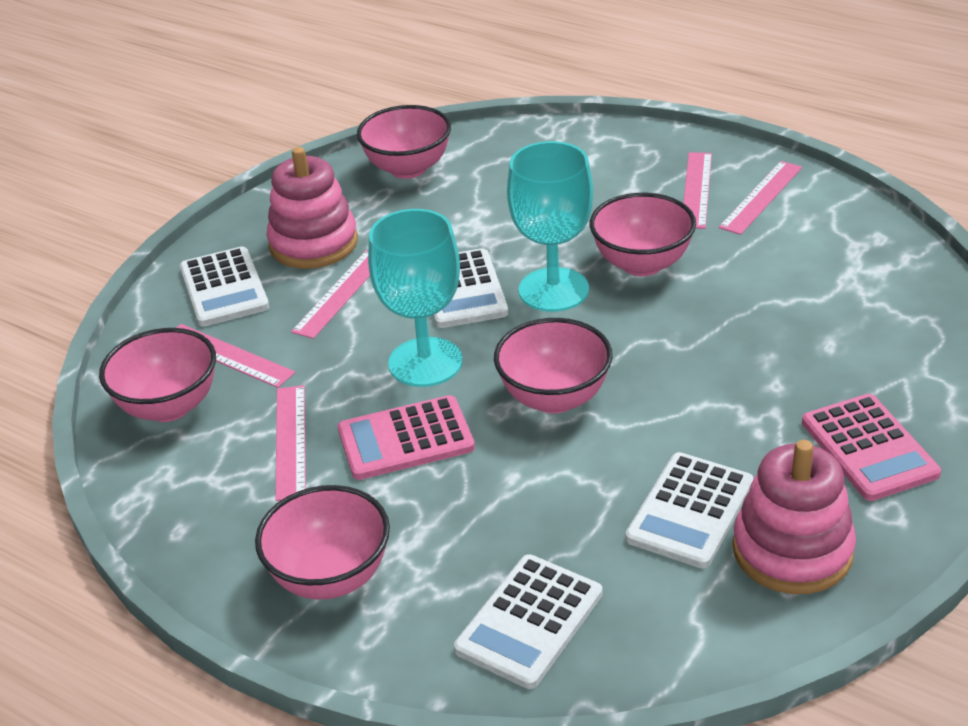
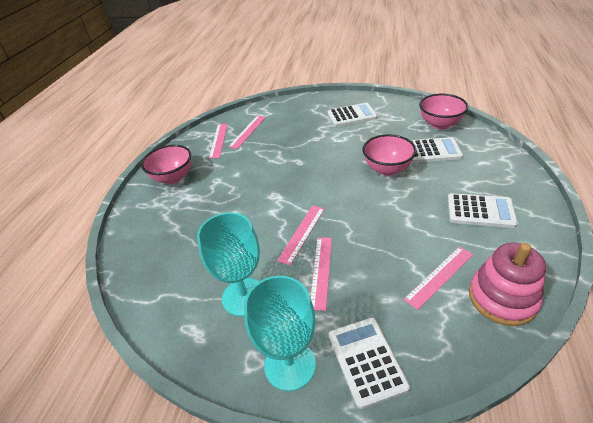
pink bowl: 5 -> 3
pink calculator: 2 -> 0
pink stacking toy: 2 -> 1

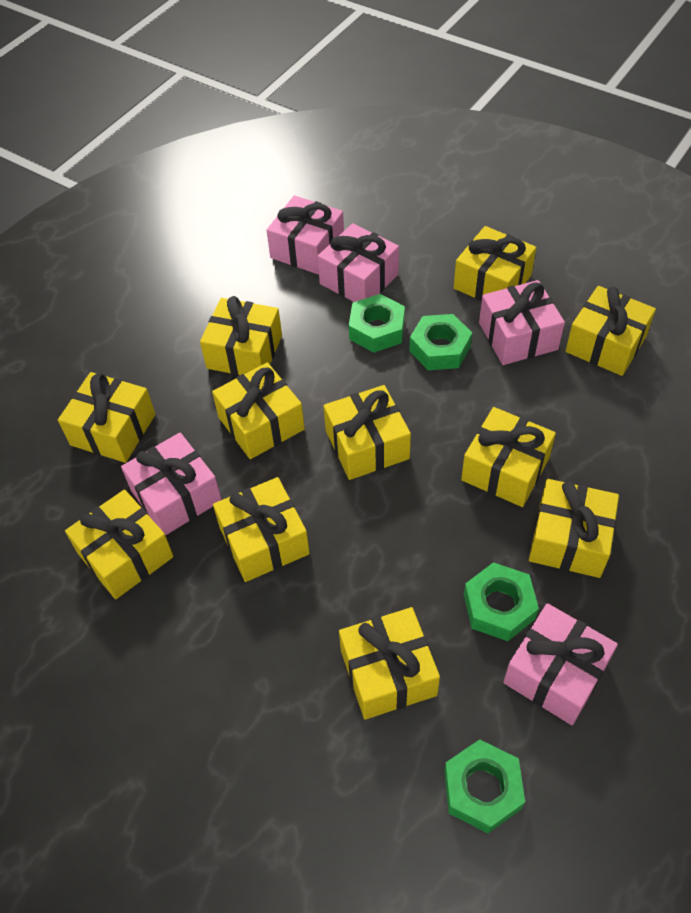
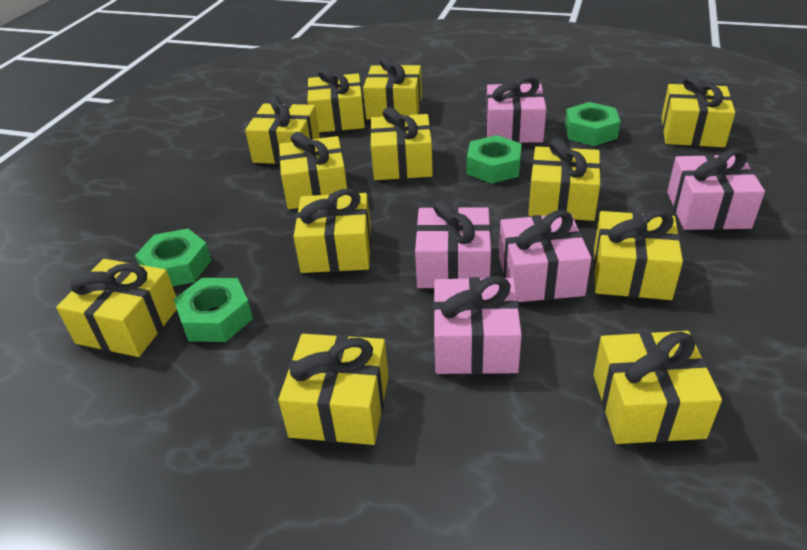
yellow gift: 11 -> 12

**TASK REQUIREMENTS:** Find how many lines of the listing hold "pink" and give the number by itself.

**RESPONSE AREA:** 3